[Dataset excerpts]
+-------+
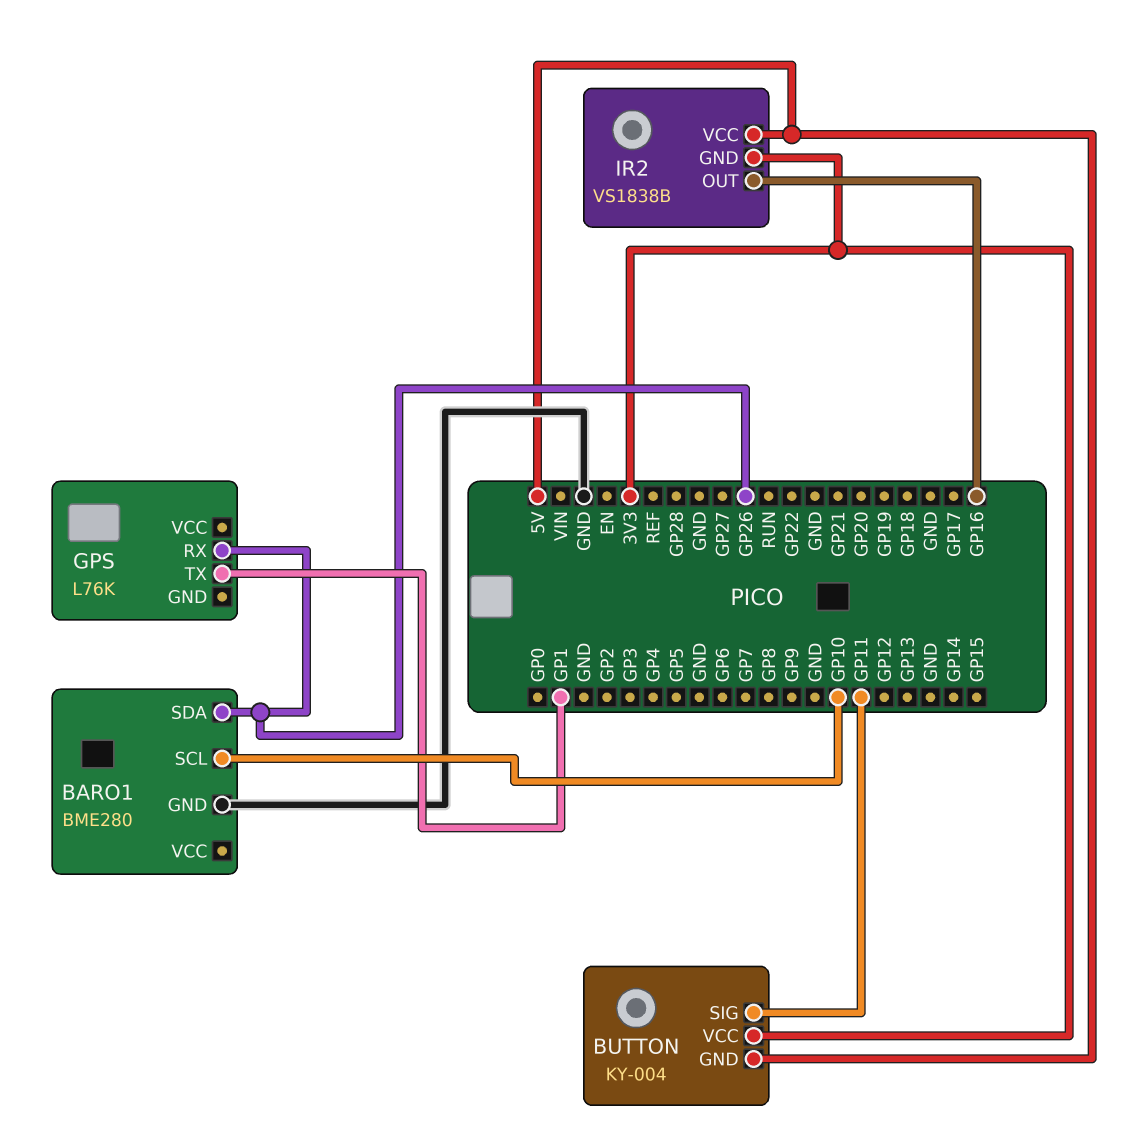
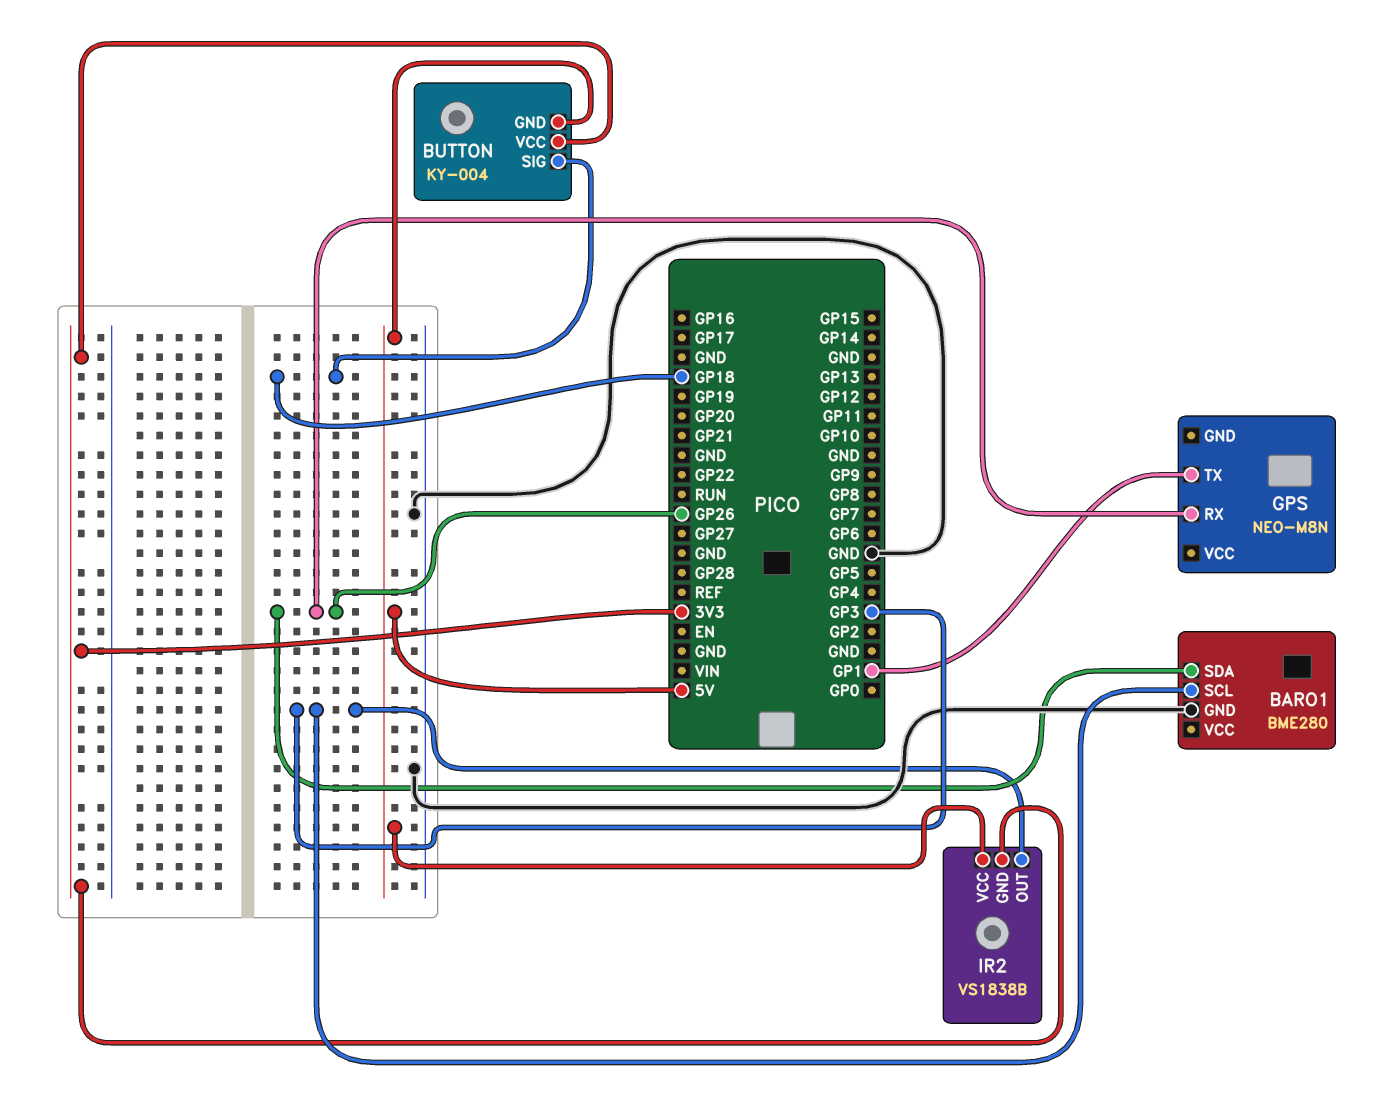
BARO1 pin SCL: GP10 -> GP3
BUTTON pin SIG: GP11 -> GP18
GPS: L76K -> NEO-M8N
IR2 pin OUT: GP16 -> GP3

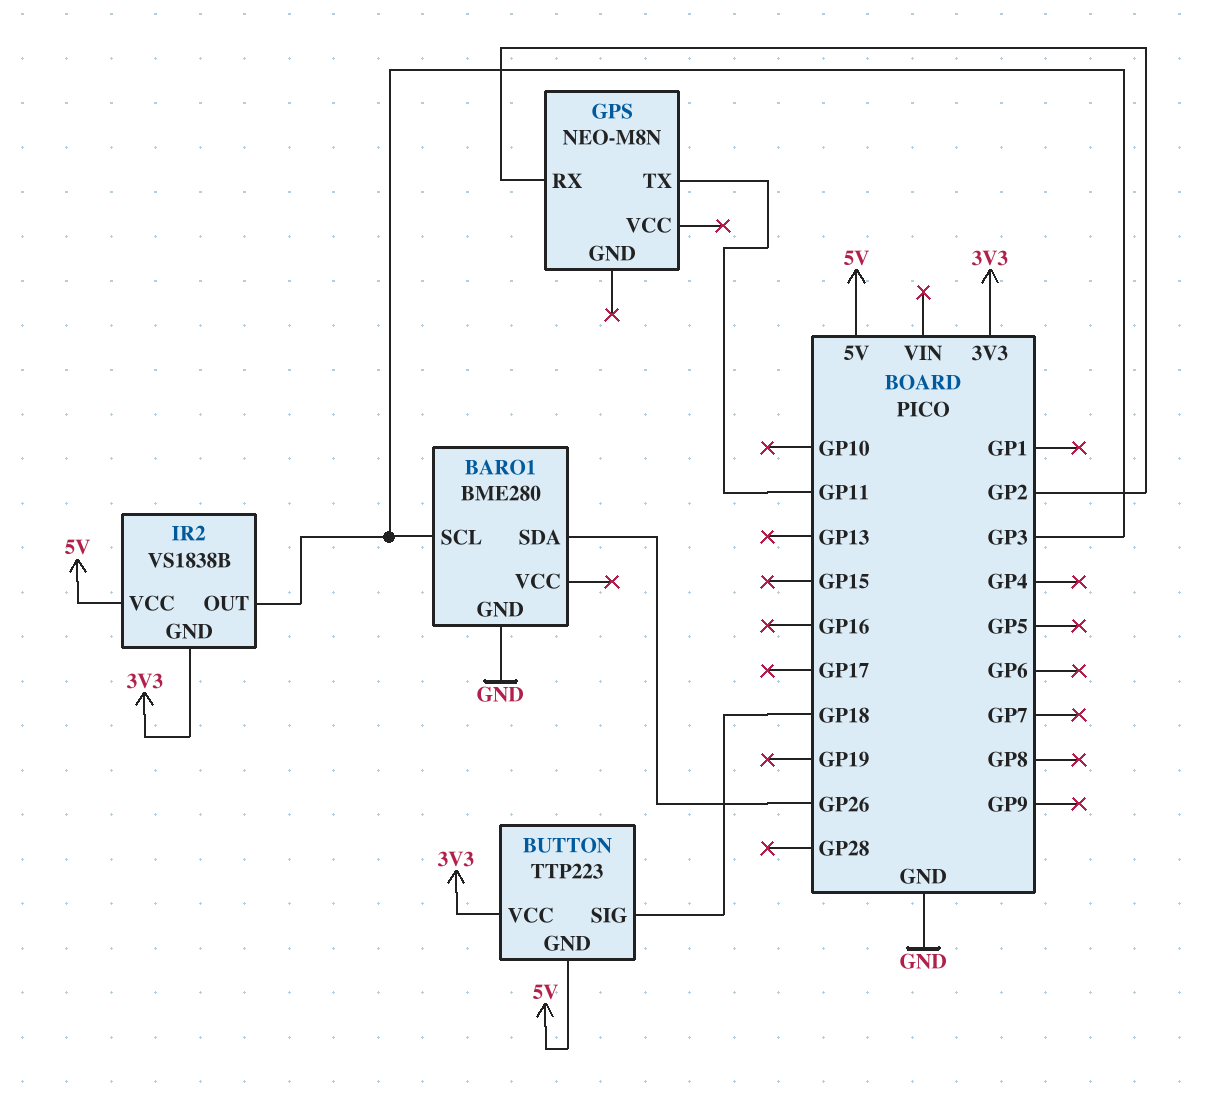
BUTTON: KY-004 -> TTP223
GPS pin RX: GP26 -> GP2
GPS pin TX: GP1 -> GP11

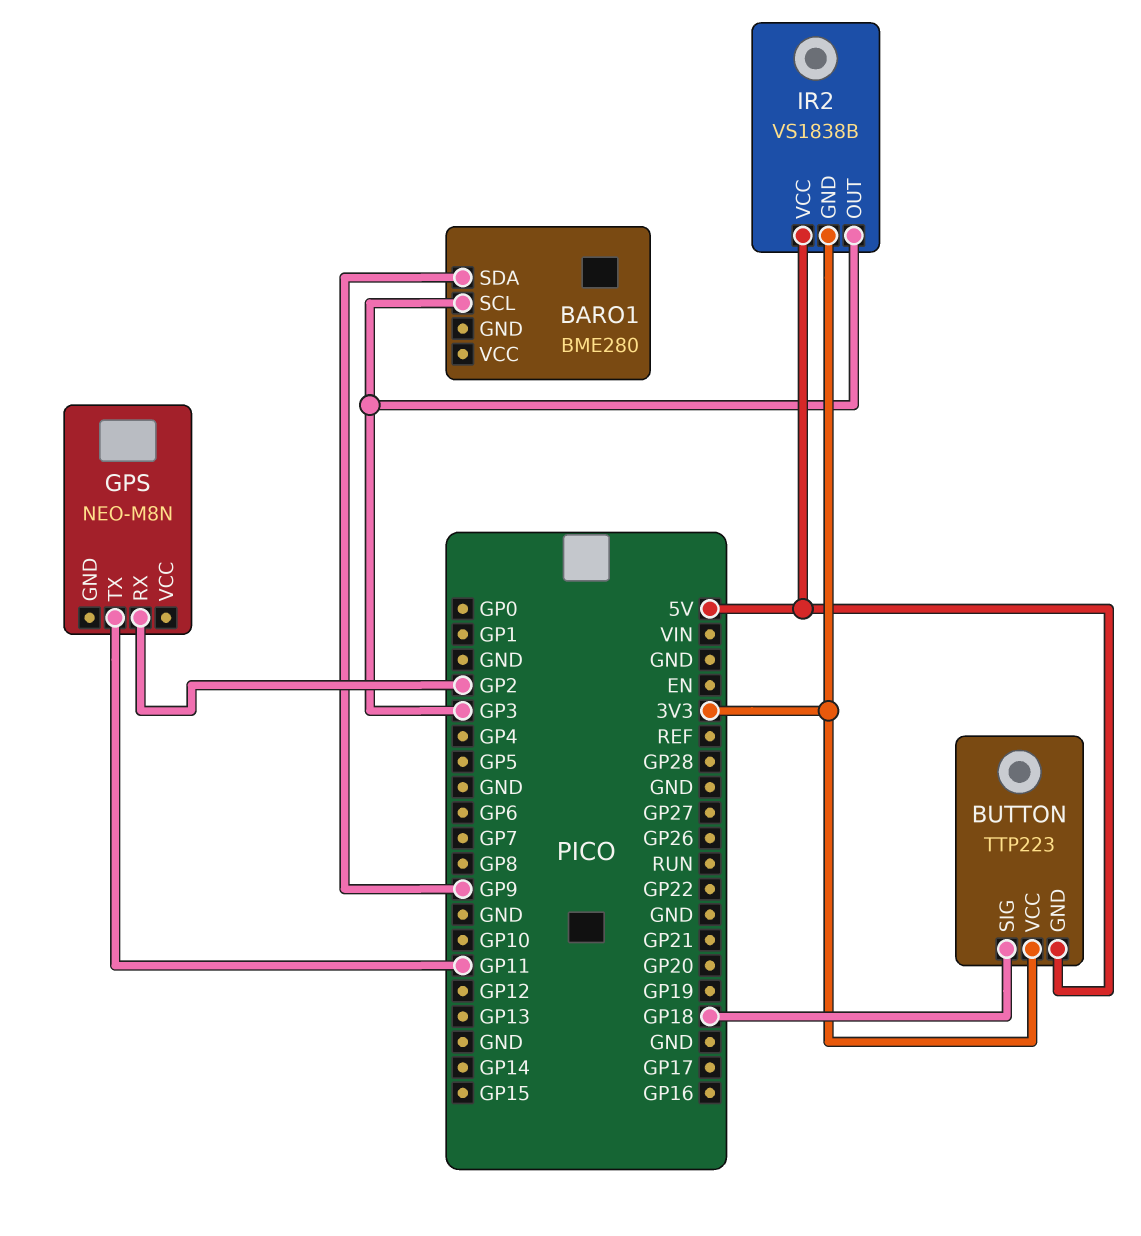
BARO1 pin GND: GND -> none
BARO1 pin SDA: GP26 -> GP9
+-------+
EXERCISE => Output the whole of the data, unchanged; keep the pictures out.

YOUR SOLUTION =>
BARO1 pin SCL: GP10 -> GP3
BUTTON pin SIG: GP11 -> GP18
GPS: L76K -> NEO-M8N
IR2 pin OUT: GP16 -> GP3

BUTTON: KY-004 -> TTP223
GPS pin RX: GP26 -> GP2
GPS pin TX: GP1 -> GP11

BARO1 pin GND: GND -> none
BARO1 pin SDA: GP26 -> GP9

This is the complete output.